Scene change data
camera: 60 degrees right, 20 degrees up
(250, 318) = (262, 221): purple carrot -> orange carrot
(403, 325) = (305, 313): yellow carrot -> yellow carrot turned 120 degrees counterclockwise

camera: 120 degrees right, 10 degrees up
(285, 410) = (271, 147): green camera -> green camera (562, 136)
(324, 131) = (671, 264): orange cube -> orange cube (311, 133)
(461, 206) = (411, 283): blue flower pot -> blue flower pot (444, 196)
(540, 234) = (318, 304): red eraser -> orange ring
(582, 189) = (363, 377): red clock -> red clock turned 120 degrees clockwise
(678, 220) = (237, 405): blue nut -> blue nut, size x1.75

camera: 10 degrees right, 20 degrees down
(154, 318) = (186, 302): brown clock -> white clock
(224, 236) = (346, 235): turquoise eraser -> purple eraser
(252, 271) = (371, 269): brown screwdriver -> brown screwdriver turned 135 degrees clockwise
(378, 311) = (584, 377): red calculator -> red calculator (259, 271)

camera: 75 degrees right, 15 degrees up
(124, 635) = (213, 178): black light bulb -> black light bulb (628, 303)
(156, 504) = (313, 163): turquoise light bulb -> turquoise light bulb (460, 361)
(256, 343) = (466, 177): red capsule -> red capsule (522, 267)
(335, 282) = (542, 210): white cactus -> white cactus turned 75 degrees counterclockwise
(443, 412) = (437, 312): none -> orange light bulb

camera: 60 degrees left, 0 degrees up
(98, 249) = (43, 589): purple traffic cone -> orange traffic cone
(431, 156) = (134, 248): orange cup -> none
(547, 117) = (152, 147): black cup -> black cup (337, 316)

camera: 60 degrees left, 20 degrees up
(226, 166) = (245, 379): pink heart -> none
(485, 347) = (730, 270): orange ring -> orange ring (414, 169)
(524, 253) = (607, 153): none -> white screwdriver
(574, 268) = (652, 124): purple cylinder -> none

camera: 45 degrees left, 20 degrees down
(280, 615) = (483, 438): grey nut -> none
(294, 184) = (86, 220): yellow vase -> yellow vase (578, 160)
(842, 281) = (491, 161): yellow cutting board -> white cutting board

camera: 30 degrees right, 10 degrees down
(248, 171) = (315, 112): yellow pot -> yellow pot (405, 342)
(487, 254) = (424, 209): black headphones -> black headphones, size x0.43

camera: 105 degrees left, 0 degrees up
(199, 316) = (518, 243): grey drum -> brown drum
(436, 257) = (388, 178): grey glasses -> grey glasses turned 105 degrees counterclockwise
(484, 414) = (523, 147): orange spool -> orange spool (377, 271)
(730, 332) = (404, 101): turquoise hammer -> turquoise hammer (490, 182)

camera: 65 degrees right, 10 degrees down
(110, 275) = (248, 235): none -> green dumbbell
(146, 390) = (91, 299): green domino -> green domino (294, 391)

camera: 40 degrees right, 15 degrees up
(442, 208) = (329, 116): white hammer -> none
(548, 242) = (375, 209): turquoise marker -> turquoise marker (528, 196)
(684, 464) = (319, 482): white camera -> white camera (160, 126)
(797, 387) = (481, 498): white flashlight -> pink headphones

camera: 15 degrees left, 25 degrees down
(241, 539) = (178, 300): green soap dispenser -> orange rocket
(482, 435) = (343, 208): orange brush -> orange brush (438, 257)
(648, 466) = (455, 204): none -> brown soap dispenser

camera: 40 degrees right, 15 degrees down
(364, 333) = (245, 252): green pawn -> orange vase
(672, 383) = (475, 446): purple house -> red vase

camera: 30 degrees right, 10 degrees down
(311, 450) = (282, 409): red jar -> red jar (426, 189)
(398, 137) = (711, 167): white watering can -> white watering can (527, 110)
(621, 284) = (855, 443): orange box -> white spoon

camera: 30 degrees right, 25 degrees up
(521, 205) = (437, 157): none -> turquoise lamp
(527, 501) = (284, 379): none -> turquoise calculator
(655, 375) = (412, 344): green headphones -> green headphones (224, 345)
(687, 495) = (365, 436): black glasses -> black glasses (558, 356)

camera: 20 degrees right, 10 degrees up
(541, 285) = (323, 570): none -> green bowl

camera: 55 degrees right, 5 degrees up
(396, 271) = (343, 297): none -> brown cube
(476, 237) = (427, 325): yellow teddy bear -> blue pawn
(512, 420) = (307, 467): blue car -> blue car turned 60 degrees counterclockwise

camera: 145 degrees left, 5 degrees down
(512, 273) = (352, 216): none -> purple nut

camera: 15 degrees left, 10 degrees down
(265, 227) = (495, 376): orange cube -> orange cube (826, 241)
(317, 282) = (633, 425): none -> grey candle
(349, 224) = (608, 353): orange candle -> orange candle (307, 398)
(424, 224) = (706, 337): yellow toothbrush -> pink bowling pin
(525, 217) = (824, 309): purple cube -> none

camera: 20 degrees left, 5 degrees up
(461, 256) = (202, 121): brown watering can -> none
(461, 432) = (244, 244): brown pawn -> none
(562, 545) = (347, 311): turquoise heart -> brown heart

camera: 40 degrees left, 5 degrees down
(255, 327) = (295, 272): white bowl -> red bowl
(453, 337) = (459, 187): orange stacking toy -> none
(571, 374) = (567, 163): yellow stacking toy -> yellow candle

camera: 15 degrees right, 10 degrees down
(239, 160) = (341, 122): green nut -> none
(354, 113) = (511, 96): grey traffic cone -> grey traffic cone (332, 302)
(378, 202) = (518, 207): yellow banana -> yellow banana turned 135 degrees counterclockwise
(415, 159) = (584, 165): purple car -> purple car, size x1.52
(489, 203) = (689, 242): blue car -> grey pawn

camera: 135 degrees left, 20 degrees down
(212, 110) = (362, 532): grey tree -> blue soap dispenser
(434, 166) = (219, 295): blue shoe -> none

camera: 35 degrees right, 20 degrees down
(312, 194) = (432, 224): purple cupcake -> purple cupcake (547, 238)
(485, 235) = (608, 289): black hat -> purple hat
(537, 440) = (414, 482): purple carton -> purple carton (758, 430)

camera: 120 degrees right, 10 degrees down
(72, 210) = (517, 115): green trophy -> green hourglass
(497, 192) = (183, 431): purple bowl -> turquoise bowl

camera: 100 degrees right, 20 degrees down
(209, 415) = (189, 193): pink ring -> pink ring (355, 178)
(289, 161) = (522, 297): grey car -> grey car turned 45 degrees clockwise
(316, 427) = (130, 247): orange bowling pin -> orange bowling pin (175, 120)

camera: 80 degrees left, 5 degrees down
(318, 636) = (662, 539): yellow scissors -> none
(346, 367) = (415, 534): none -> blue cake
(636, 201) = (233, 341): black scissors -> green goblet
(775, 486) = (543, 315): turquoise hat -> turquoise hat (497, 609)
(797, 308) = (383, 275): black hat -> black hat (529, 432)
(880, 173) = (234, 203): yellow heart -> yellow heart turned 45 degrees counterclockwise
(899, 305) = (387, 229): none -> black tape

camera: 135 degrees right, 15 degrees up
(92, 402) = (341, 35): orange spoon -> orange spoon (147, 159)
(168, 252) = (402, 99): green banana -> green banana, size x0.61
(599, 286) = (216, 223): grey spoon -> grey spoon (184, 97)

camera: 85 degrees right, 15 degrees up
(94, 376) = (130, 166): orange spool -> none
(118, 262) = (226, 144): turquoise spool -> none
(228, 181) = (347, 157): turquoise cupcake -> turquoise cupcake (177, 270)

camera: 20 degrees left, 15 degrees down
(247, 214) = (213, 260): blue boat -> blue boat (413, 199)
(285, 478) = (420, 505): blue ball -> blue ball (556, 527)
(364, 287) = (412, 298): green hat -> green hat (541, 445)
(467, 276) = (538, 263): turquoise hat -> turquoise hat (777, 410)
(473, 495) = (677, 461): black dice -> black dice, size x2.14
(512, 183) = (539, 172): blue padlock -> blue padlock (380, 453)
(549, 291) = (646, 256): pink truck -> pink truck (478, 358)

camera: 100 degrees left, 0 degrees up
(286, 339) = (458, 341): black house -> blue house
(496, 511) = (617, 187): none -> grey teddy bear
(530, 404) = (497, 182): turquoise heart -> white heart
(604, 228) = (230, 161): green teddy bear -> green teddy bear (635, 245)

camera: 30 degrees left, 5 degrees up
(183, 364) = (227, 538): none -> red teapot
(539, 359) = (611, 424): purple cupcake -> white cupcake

DIRECTIONS — In the entries above, find the line with "(687, 495) = (365, 436): black" and the line with "(317, 282) = (633, 425): none -> grey candle", then restate word for word both of them and every line between, with nothing more.

ANSWER SPACE —
(687, 495) = (365, 436): black glasses -> black glasses (558, 356)

camera: 20 degrees right, 10 degrees up
(541, 285) = (323, 570): none -> green bowl

camera: 55 degrees right, 5 degrees up
(396, 271) = (343, 297): none -> brown cube
(476, 237) = (427, 325): yellow teddy bear -> blue pawn
(512, 420) = (307, 467): blue car -> blue car turned 60 degrees counterclockwise

camera: 145 degrees left, 5 degrees down
(512, 273) = (352, 216): none -> purple nut

camera: 15 degrees left, 10 degrees down
(265, 227) = (495, 376): orange cube -> orange cube (826, 241)
(317, 282) = (633, 425): none -> grey candle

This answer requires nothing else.